▶ **WORK ITEM**
Write out each record exactly as it stands. No pictures belong in the copy.

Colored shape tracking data
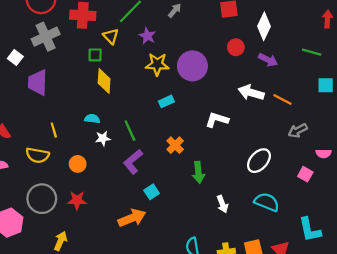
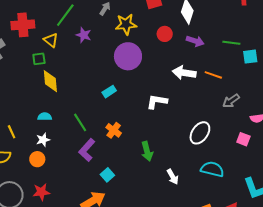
green line: (312, 52) -> (231, 43), moved
yellow star: (157, 64) -> (126, 24), moved
white star: (103, 138) -> (43, 140), moved
orange cross: (175, 145) -> (114, 130), moved

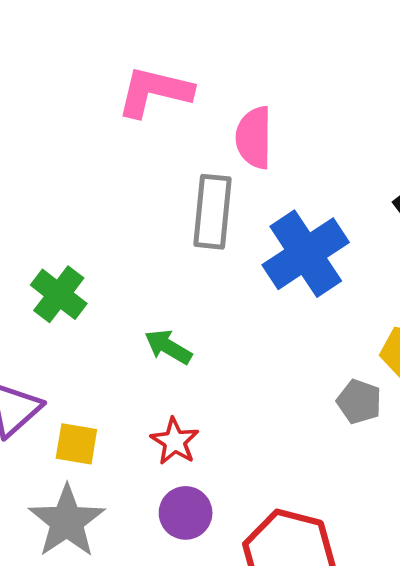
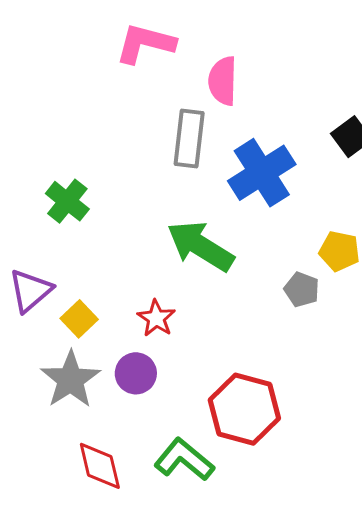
green arrow: (168, 347) -> (200, 246), moved, size x1.8
yellow square: (76, 444) -> (79, 319), turned 36
purple circle: (186, 513) -> (136, 373), moved

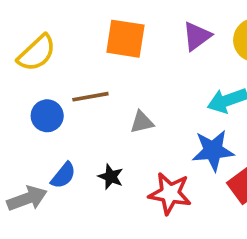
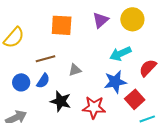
blue circle: (47, 116) -> (21, 82), moved
blue semicircle: (63, 175) -> (43, 81), moved
black star: (111, 177) -> (61, 101), size x1.5

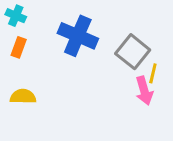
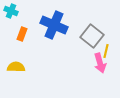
orange rectangle: (19, 47) -> (22, 34), moved

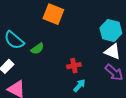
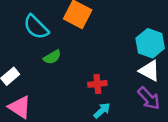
cyan semicircle: (14, 40) -> (36, 27), moved

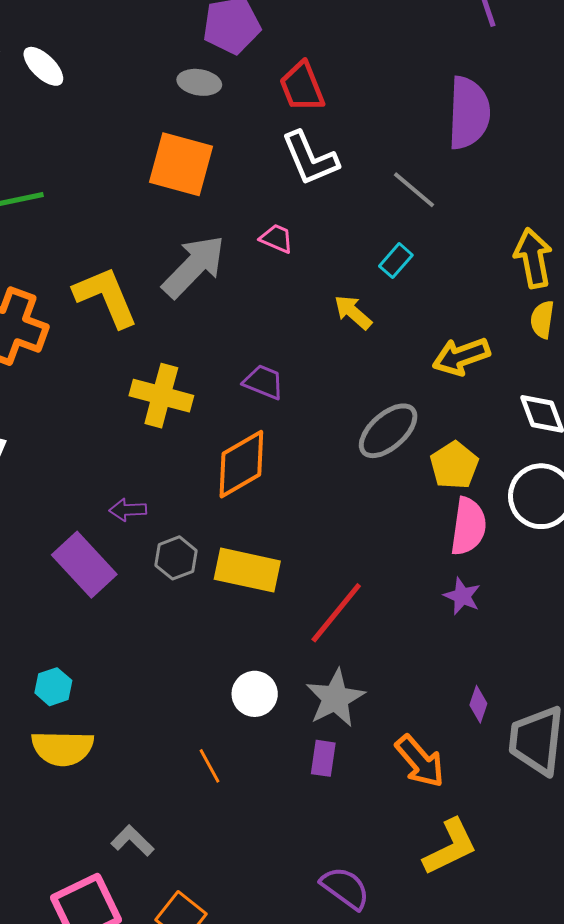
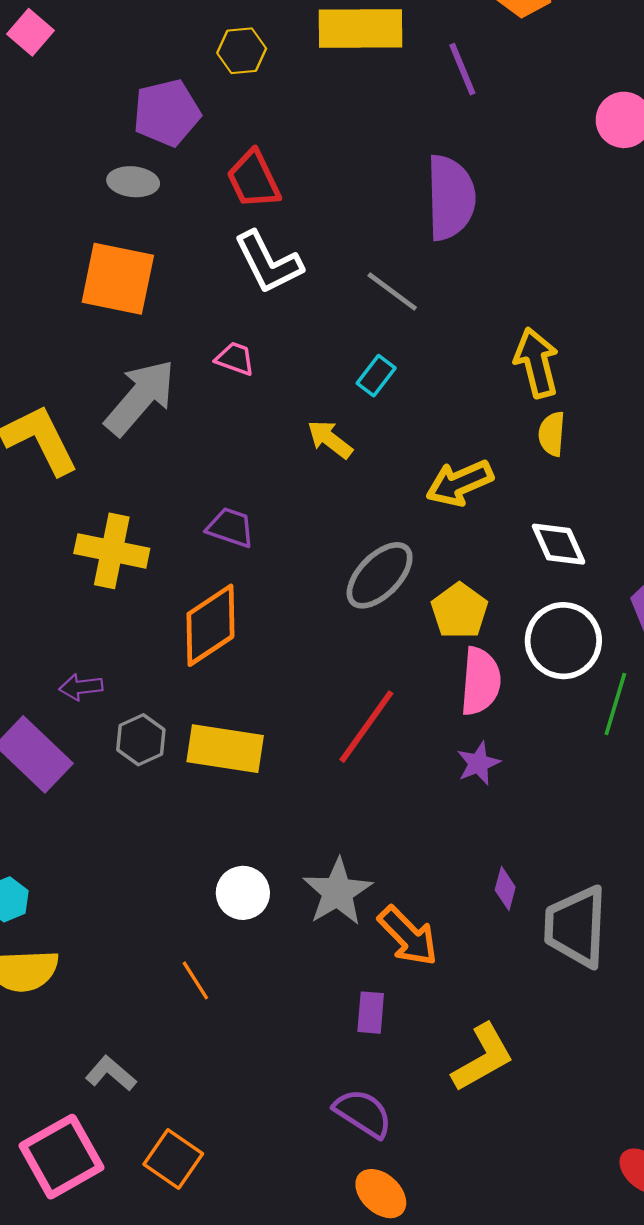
purple star: (462, 596) -> (478, 763), turned 30
red line: (336, 613) -> (366, 727), moved
purple rectangle: (323, 758) -> (371, 1013), moved
orange arrow: (420, 761) -> (408, 936), moved

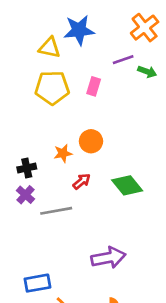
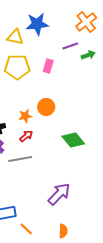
green arrow: (147, 72) -> (88, 55), turned -40
red arrow: (82, 181) -> (26, 136), moved
purple arrow: (108, 258) -> (59, 194), turned -35

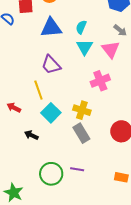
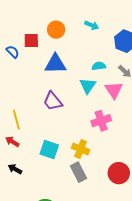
cyan semicircle: (81, 27) -> (99, 66), moved, turned 56
yellow line: (38, 90) -> (16, 120), moved
cyan square: (51, 113) -> (49, 149), turned -30
black arrow: (31, 135) -> (15, 169), moved

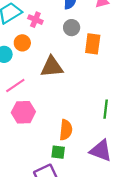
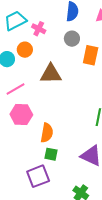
orange semicircle: (66, 130) -> (47, 133), moved

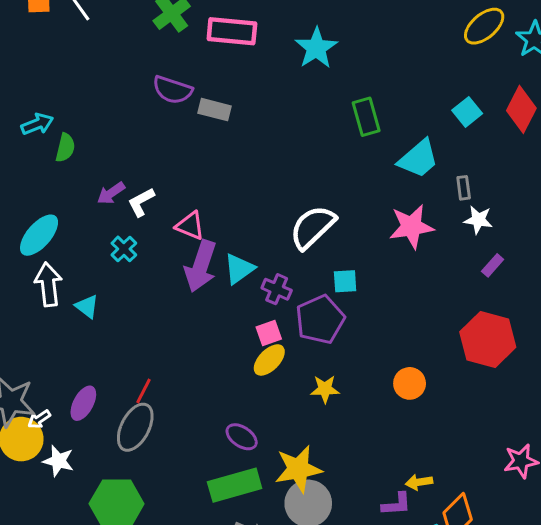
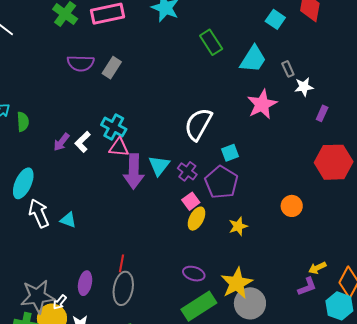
gray rectangle: (215, 110) -> (112, 68), turned -55
cyan cross: (124, 249) -> (114, 127), moved, size x1.4
purple cross: (277, 289) -> (187, 171), turned 30

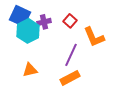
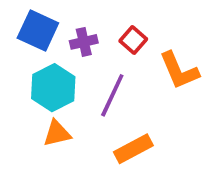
cyan hexagon: (28, 31) -> (53, 88), moved
purple line: (71, 55) -> (112, 95), moved

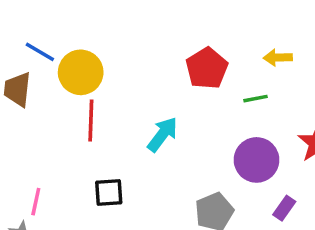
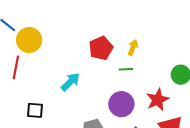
yellow arrow: (278, 58) -> (133, 48), moved, turned 105
red line: (91, 121) -> (16, 67), moved

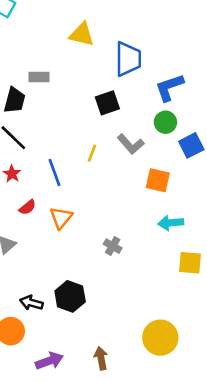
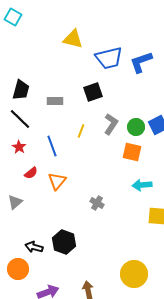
blue trapezoid: (128, 59) -> (109, 58), turned 76
gray rectangle: (39, 77) -> (55, 101), moved
blue L-shape: (169, 87) -> (141, 62), moved
green circle: (165, 122) -> (136, 127), moved
gray L-shape: (131, 144) -> (111, 124), turned -105

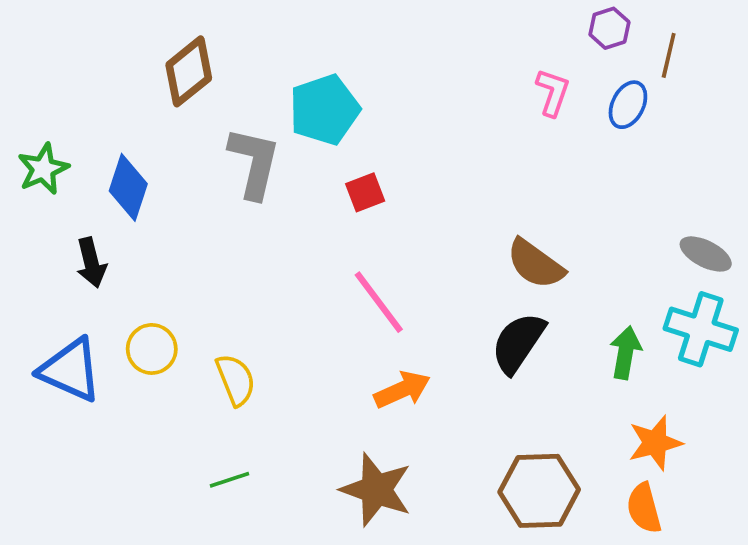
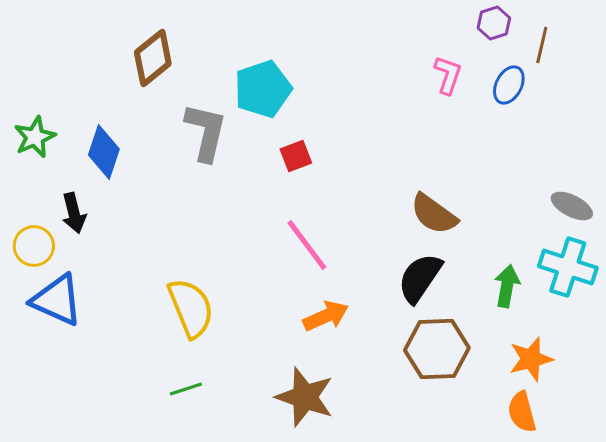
yellow circle: (152, 349) -> (34, 246), moved
yellow semicircle: (236, 380) -> (191, 308), size x1.4
brown hexagon: (539, 491) -> (437, 349), moved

▶ **RESPONSE AREA**
green line: (312, 52) -> (231, 43), moved
yellow star: (157, 64) -> (126, 24), moved
white star: (103, 138) -> (43, 140), moved
orange cross: (175, 145) -> (114, 130), moved

green arrow: (168, 347) -> (200, 246), moved, size x1.8
yellow square: (76, 444) -> (79, 319), turned 36
purple circle: (186, 513) -> (136, 373), moved

blue circle: (47, 116) -> (21, 82), moved
blue semicircle: (63, 175) -> (43, 81), moved
black star: (111, 177) -> (61, 101), size x1.5

orange rectangle: (19, 47) -> (22, 34), moved

cyan semicircle: (14, 40) -> (36, 27), moved

purple star: (462, 596) -> (478, 763), turned 30
red line: (336, 613) -> (366, 727), moved
purple rectangle: (323, 758) -> (371, 1013), moved
orange arrow: (420, 761) -> (408, 936), moved

green arrow: (147, 72) -> (88, 55), turned -40
red arrow: (82, 181) -> (26, 136), moved
purple arrow: (108, 258) -> (59, 194), turned -35

cyan semicircle: (81, 27) -> (99, 66), moved, turned 56
yellow line: (38, 90) -> (16, 120), moved
cyan square: (51, 113) -> (49, 149), turned -30
black arrow: (31, 135) -> (15, 169), moved

orange semicircle: (66, 130) -> (47, 133), moved

gray rectangle: (215, 110) -> (112, 68), turned -55
cyan cross: (124, 249) -> (114, 127), moved, size x1.4
purple cross: (277, 289) -> (187, 171), turned 30

cyan hexagon: (28, 31) -> (53, 88), moved
purple line: (71, 55) -> (112, 95), moved

yellow arrow: (278, 58) -> (133, 48), moved, turned 105
red line: (91, 121) -> (16, 67), moved

blue trapezoid: (128, 59) -> (109, 58), turned 76
gray rectangle: (39, 77) -> (55, 101), moved
blue L-shape: (169, 87) -> (141, 62), moved
green circle: (165, 122) -> (136, 127), moved
gray L-shape: (131, 144) -> (111, 124), turned -105

yellow circle: (152, 349) -> (34, 246), moved
yellow semicircle: (236, 380) -> (191, 308), size x1.4
brown hexagon: (539, 491) -> (437, 349), moved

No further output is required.